• [Problem to solve]:
Retype, without any change, the line that contains "P6 pin 1: SIG2 -> none" and every line that follows it to the end of the entries, and nothing else.

Change detection data
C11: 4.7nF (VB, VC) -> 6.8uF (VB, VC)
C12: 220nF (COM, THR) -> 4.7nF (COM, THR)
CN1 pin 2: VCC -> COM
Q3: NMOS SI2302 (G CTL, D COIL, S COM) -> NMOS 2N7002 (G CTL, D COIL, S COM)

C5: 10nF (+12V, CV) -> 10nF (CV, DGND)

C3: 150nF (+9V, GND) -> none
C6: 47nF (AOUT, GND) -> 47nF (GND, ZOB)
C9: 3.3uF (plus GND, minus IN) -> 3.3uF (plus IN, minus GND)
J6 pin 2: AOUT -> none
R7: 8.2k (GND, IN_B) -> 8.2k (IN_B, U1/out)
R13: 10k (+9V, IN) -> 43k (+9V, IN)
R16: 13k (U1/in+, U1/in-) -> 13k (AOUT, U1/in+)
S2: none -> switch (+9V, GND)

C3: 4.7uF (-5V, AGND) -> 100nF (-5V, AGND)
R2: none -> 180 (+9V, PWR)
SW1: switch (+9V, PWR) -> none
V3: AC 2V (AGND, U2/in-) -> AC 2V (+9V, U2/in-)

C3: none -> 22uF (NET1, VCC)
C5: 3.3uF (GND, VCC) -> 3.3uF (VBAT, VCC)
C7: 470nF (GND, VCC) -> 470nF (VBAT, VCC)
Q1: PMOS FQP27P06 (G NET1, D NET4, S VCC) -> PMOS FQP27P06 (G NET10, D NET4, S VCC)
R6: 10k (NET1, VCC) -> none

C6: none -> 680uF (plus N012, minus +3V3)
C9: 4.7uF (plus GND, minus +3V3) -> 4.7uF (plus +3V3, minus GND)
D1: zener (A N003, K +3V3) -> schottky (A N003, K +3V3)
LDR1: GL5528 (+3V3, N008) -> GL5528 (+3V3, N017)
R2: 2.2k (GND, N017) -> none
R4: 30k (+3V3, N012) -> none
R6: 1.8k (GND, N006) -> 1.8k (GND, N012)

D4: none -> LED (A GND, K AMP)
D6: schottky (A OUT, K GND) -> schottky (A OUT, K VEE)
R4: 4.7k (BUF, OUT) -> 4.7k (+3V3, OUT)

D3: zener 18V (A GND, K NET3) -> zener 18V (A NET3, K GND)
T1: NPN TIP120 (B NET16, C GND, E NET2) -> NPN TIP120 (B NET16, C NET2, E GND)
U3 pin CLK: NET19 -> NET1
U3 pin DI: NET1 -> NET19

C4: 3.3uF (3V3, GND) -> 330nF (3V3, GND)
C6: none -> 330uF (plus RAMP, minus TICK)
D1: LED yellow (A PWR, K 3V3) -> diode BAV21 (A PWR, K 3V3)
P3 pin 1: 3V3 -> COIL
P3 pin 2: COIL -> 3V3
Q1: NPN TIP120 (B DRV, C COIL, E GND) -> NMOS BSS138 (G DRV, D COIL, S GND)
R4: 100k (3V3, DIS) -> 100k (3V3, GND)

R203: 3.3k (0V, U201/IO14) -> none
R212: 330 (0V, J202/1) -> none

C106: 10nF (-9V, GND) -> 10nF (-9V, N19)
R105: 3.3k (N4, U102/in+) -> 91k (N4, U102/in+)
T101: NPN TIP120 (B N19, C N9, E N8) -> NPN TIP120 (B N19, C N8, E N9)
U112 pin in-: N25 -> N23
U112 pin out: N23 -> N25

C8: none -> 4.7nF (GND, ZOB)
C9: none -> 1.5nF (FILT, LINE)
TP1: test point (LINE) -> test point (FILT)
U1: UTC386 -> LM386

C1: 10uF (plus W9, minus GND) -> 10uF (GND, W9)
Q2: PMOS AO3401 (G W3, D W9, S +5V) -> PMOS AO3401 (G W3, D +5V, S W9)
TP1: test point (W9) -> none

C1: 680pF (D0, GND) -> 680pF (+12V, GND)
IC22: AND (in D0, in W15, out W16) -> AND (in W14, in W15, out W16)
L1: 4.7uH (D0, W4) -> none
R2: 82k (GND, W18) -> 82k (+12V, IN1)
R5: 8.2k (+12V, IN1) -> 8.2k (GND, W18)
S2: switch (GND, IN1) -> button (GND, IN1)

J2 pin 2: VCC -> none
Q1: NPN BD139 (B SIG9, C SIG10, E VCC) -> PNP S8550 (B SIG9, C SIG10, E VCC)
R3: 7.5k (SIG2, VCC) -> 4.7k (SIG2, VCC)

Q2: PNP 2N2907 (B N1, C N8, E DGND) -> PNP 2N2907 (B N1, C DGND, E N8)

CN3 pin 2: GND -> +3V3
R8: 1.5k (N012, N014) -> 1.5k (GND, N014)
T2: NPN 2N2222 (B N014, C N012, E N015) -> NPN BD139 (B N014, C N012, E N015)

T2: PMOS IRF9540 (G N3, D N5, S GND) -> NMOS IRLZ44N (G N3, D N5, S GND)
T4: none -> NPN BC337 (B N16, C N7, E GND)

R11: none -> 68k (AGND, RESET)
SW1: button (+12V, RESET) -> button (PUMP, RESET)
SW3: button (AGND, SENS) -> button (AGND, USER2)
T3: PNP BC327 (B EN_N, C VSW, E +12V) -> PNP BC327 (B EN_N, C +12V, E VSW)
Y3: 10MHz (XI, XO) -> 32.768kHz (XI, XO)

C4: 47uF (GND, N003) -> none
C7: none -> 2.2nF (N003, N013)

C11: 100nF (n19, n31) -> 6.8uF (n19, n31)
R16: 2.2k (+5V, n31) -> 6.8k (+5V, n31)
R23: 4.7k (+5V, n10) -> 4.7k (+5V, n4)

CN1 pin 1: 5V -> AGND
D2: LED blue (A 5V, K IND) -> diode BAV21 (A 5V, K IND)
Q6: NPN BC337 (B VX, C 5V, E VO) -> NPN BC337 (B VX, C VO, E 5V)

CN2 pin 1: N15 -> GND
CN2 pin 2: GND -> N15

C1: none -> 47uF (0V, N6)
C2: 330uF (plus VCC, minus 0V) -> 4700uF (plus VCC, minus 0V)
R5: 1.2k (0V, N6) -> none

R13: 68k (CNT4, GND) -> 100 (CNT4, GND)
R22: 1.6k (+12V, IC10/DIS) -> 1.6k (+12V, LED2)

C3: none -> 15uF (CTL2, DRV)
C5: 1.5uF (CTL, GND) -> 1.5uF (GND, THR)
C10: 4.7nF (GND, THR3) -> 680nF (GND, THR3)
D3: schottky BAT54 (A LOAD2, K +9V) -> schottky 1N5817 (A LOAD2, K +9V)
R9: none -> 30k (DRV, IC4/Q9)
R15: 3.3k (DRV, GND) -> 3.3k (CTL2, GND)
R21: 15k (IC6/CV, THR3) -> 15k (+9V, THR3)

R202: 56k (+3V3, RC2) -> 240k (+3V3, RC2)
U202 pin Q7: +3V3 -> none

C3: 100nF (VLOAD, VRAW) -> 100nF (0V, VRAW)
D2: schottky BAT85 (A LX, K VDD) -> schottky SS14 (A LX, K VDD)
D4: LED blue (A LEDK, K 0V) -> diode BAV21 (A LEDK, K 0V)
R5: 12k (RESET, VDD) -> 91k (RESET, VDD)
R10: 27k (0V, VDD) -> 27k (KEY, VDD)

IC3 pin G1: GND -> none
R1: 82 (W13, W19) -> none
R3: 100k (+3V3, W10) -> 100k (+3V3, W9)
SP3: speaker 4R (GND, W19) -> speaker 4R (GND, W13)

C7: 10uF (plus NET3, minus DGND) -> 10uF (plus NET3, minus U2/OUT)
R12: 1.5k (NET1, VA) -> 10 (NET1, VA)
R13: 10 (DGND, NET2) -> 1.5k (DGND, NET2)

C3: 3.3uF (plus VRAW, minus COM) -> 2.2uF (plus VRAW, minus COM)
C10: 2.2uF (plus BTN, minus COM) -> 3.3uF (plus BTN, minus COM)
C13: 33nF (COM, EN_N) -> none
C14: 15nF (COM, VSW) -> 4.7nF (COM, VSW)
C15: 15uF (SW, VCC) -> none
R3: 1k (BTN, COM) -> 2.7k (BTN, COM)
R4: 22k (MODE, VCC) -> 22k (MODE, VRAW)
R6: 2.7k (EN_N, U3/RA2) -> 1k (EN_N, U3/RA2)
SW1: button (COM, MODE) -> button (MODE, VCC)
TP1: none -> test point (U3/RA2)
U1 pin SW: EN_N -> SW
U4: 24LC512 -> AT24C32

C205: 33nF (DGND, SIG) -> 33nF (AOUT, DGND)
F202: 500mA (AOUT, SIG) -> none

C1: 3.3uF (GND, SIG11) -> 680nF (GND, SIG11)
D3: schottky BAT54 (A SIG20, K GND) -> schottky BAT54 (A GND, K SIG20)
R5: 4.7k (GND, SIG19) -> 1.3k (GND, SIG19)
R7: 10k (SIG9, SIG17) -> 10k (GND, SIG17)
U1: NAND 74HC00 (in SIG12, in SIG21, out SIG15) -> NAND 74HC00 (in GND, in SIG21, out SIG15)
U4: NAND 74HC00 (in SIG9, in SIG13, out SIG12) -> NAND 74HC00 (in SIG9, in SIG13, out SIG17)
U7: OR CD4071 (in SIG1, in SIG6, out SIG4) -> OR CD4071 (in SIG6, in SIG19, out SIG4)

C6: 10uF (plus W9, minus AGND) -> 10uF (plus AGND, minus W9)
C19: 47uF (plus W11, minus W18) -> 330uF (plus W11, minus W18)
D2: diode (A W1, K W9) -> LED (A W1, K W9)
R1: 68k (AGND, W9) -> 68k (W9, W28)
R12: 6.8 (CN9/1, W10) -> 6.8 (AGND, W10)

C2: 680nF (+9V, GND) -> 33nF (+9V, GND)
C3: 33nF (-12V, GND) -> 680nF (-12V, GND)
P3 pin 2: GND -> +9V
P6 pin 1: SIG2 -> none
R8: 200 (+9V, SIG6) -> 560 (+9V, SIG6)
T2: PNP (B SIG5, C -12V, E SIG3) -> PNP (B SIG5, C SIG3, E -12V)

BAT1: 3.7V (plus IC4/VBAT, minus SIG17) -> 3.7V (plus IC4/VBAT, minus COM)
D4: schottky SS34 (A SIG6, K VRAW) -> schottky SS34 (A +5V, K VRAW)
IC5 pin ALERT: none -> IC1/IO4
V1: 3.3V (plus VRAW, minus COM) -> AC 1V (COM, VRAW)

• [Solution to the exercise]:
P6 pin 1: SIG2 -> none
R8: 200 (+9V, SIG6) -> 560 (+9V, SIG6)
T2: PNP (B SIG5, C -12V, E SIG3) -> PNP (B SIG5, C SIG3, E -12V)

BAT1: 3.7V (plus IC4/VBAT, minus SIG17) -> 3.7V (plus IC4/VBAT, minus COM)
D4: schottky SS34 (A SIG6, K VRAW) -> schottky SS34 (A +5V, K VRAW)
IC5 pin ALERT: none -> IC1/IO4
V1: 3.3V (plus VRAW, minus COM) -> AC 1V (COM, VRAW)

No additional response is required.